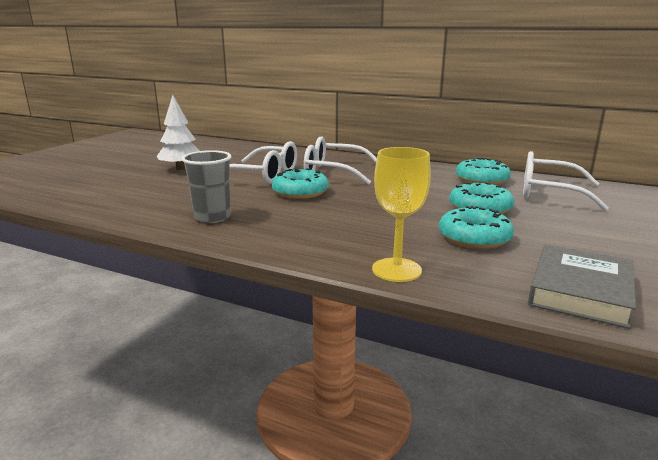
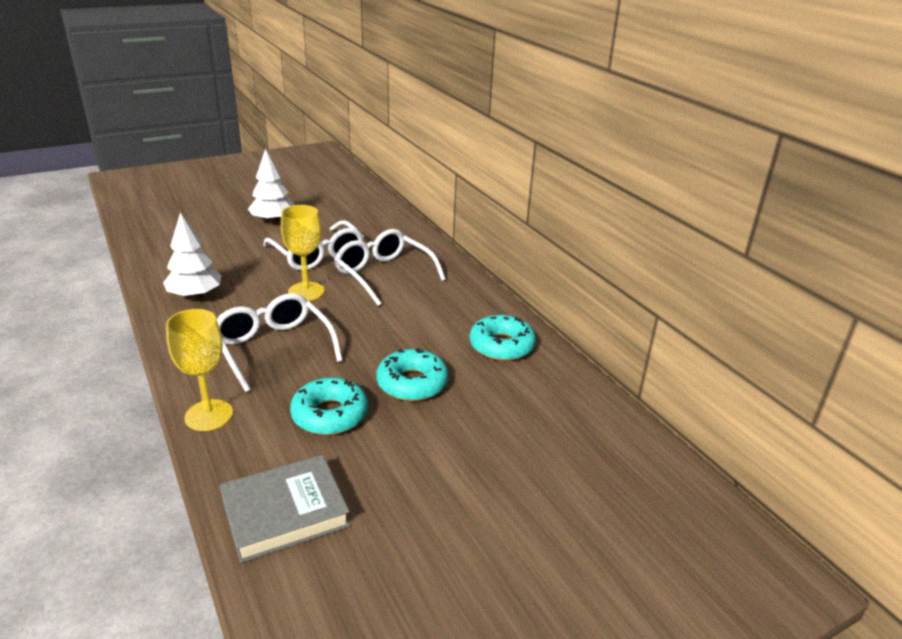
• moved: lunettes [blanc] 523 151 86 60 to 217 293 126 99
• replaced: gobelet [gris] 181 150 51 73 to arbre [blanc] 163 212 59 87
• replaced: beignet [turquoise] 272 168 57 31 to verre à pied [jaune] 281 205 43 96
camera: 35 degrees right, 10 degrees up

++++++++++

#### Activity
For the lines from the one containing "281 205 43 96" through the end of the listing above, output each exactly and leave out the rest.

#### Finished exercise
• replaced: beignet [turquoise] 272 168 57 31 to verre à pied [jaune] 281 205 43 96
camera: 35 degrees right, 10 degrees up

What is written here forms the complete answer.